EXERCISE DIRECTIONS —
In the data that follows, give the number of lines containing the word "schottky". Offer no additional comment.
** DATA EXTRACTS follows **
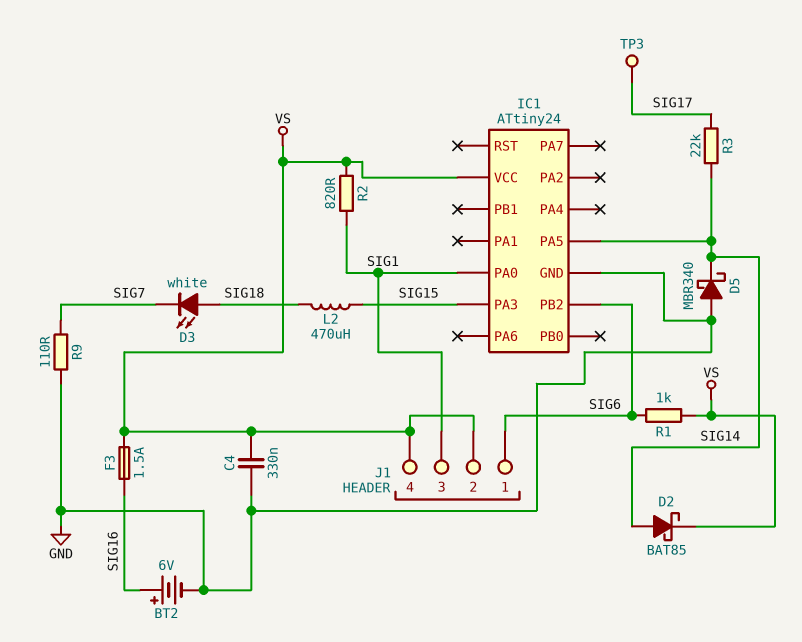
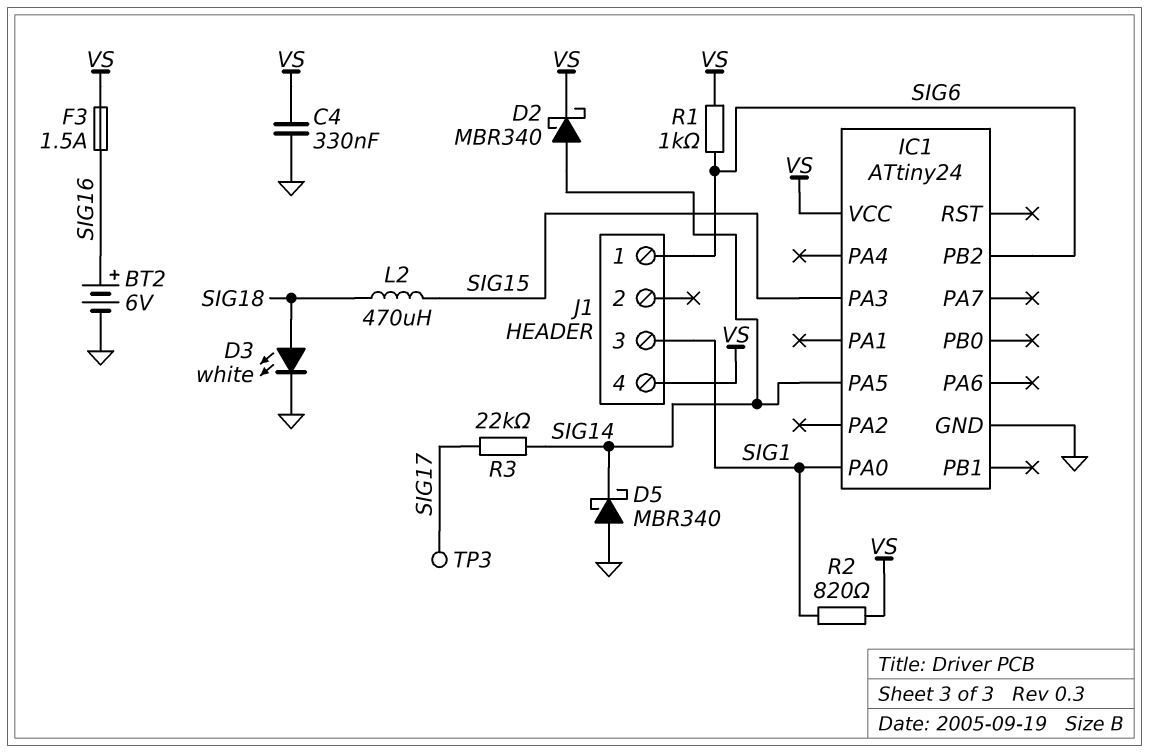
D2: schottky BAT85 (A SIG14, K VS) -> schottky MBR340 (A SIG14, K VS)
D3: LED white (A SIG18, K SIG7) -> LED white (A SIG18, K GND)
J1 pin 2: VS -> none
R9: 110 (GND, SIG7) -> none

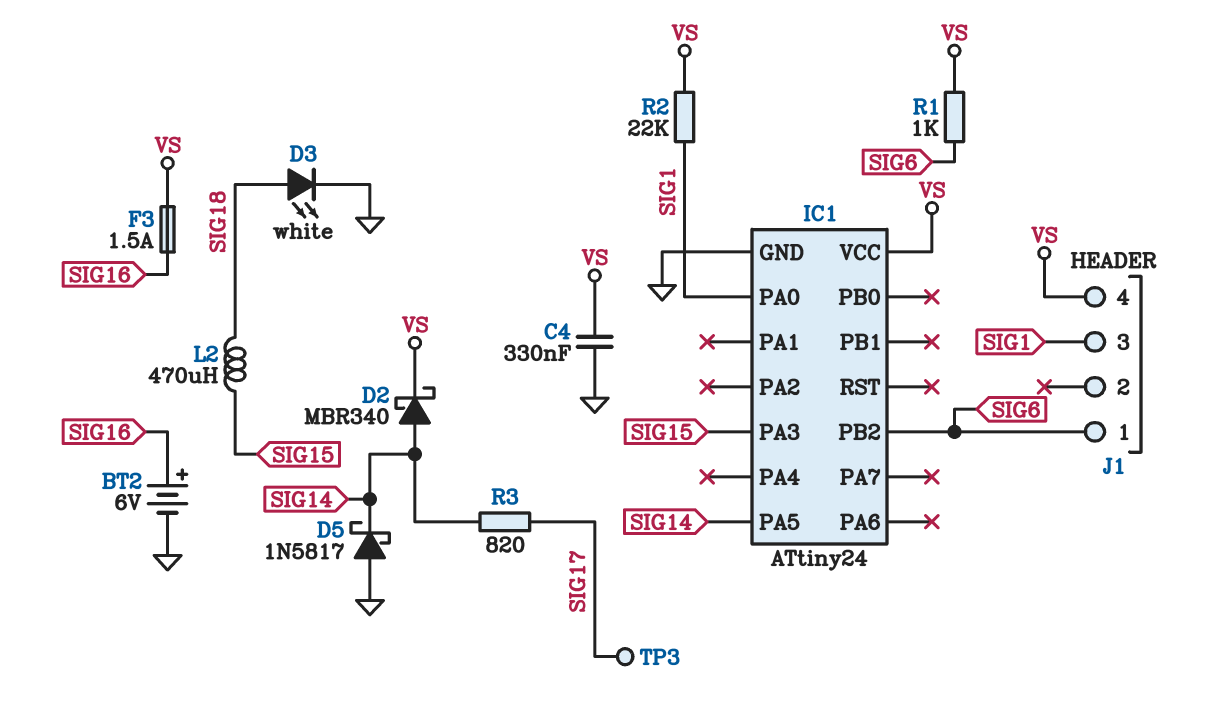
D5: schottky MBR340 (A GND, K SIG14) -> schottky 1N5817 (A GND, K SIG14)
R2: 820 (SIG1, VS) -> 22k (SIG1, VS)
R3: 22k (SIG14, SIG17) -> 820 (SIG14, SIG17)

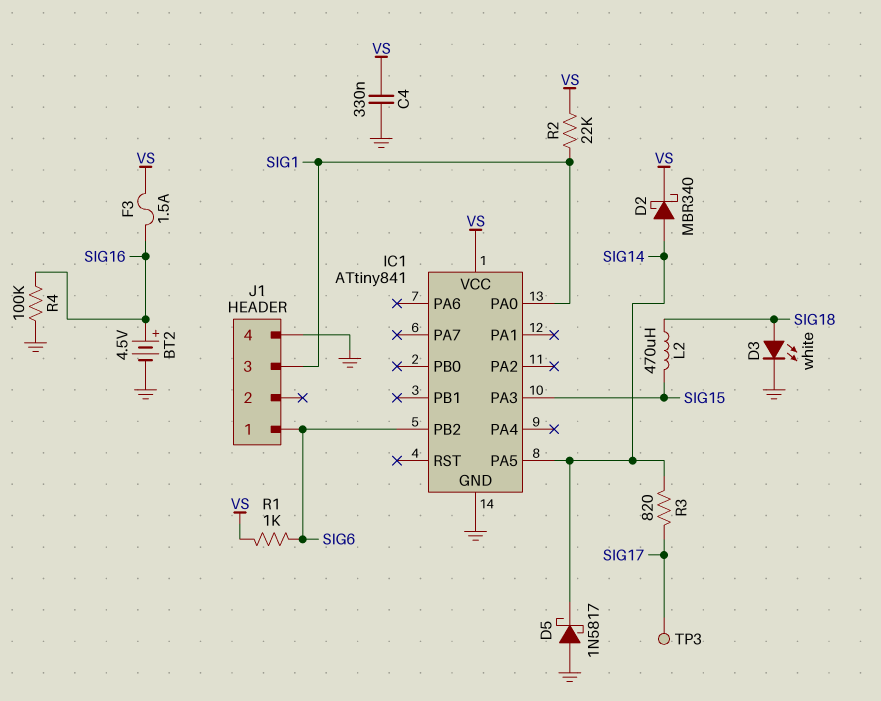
BT2: 6V (plus SIG16, minus GND) -> 4.5V (plus SIG16, minus GND)
IC1: ATtiny24 -> ATtiny841
J1 pin 4: VS -> GND
R4: none -> 100k (GND, SIG16)

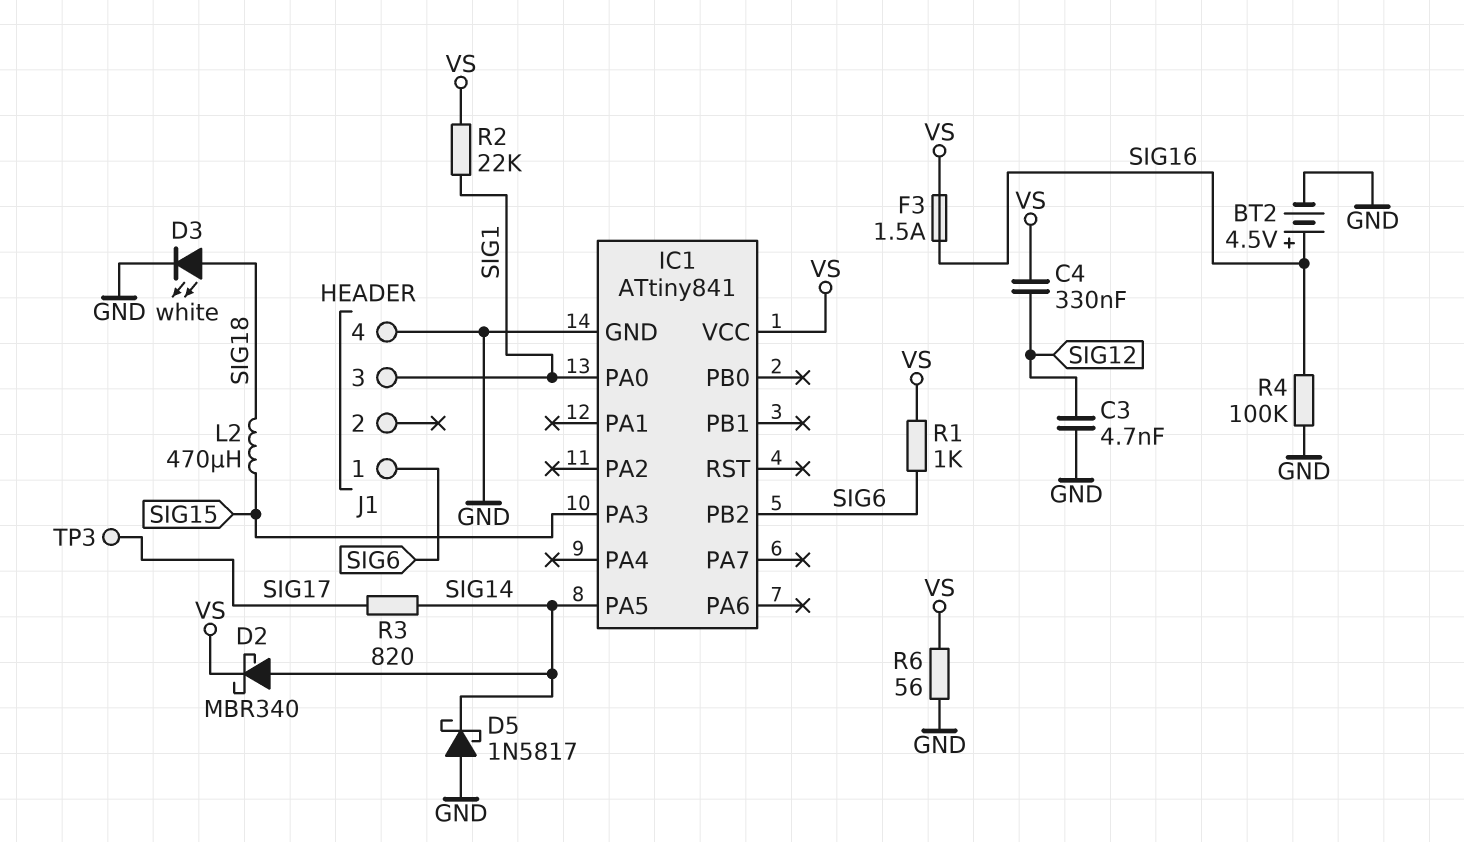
C3: none -> 4.7nF (GND, SIG12)
C4: 330nF (GND, VS) -> 330nF (SIG12, VS)
R6: none -> 56 (GND, VS)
** End of DATA EXTRACTS **
SOLUTION BELOW —
2